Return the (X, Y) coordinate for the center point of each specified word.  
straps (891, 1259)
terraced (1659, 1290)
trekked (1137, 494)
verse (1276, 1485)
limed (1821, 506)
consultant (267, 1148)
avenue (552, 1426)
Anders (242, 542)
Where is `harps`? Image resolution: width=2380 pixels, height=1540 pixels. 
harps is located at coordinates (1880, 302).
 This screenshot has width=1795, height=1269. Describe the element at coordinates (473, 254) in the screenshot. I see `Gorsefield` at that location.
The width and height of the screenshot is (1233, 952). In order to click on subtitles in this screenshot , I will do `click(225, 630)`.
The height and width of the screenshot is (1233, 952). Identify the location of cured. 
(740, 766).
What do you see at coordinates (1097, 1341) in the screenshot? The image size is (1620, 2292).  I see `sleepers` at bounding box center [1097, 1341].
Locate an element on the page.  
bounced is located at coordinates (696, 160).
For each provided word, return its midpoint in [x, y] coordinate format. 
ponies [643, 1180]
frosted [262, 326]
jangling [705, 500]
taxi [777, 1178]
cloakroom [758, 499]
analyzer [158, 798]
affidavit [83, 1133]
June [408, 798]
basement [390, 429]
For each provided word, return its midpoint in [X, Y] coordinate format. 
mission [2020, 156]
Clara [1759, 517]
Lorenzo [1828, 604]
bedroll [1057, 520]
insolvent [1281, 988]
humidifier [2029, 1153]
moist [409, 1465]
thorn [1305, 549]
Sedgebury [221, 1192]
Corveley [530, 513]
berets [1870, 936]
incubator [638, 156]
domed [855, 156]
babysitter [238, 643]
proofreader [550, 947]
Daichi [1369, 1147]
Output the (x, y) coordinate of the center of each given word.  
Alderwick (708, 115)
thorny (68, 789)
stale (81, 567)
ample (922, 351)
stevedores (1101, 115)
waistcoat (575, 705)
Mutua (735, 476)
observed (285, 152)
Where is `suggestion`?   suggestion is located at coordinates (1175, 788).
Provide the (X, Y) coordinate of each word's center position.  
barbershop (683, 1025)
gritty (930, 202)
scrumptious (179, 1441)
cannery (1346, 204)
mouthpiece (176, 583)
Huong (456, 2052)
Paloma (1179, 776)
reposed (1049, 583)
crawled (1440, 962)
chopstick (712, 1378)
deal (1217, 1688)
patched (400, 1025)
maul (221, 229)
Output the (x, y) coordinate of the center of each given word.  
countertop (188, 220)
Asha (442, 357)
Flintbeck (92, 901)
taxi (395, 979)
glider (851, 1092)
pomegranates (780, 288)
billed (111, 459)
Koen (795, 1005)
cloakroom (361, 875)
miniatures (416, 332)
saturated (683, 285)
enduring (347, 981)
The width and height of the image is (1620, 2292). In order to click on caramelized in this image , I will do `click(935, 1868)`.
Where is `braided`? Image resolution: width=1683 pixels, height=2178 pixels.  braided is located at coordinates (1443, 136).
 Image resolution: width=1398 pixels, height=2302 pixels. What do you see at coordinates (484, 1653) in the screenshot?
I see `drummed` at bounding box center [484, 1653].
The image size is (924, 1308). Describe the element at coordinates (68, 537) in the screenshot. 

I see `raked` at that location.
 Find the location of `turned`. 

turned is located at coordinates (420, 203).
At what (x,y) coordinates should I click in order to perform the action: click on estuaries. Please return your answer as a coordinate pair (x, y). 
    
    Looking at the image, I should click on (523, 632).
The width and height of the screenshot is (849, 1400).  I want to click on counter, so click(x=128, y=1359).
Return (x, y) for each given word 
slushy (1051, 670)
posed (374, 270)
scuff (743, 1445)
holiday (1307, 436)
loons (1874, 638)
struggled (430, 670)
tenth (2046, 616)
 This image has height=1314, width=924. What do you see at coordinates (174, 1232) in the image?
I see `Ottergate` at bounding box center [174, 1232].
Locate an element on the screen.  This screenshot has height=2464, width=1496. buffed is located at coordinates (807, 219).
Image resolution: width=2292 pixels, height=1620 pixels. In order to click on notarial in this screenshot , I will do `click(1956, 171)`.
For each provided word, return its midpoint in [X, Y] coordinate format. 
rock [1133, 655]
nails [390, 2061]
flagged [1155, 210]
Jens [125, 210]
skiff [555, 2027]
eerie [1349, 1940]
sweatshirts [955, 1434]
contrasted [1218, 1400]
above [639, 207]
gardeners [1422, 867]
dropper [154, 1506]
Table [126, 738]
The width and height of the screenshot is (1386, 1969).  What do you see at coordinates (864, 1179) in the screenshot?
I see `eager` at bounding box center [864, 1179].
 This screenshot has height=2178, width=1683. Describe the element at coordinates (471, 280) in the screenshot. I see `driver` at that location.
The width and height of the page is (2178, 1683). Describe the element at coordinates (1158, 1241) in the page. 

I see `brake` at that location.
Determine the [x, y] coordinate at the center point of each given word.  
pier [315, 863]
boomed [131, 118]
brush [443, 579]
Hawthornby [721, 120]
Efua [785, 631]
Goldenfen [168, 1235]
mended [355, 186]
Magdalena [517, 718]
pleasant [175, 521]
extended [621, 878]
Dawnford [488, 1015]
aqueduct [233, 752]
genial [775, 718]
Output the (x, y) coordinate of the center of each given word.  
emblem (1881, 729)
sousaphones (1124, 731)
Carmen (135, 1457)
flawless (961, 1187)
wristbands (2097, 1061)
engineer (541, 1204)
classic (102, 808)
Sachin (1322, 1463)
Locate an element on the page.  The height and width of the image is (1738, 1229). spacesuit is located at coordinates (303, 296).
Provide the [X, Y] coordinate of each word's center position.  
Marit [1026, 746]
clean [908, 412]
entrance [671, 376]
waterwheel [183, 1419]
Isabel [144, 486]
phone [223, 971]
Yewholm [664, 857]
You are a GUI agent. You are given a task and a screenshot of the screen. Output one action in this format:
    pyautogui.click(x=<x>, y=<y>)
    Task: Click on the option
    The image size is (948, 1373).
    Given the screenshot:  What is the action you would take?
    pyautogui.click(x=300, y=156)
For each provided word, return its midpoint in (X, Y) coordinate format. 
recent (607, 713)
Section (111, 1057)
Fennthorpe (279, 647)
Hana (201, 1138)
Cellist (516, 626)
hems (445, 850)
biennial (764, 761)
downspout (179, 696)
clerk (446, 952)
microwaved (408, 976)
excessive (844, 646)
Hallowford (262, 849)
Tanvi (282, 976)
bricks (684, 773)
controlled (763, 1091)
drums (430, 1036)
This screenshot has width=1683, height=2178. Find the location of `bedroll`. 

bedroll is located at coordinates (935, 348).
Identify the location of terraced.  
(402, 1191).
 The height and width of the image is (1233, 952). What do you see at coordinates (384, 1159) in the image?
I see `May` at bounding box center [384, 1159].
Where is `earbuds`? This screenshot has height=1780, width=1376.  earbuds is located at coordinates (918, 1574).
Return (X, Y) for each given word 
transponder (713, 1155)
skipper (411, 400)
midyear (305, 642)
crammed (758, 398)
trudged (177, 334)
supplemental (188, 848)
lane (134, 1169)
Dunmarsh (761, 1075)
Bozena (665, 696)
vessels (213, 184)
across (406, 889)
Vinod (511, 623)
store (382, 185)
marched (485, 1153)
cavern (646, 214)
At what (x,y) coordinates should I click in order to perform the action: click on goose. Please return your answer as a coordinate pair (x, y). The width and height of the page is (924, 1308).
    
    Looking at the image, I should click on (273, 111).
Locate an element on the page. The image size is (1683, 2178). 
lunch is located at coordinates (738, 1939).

Goal
Gather every line in the lines above that contains the string "midpoint", matching case exactly.

In response
For each provided word, return its midpoint in [x, y] coordinate format. 
For each provided word, return its midpoint in [X, Y] coordinate format. 
For each provided word, return its midpoint in [X, Y] coordinate format. 
For each provided word, return its midpoint in (X, Y) coordinate format. 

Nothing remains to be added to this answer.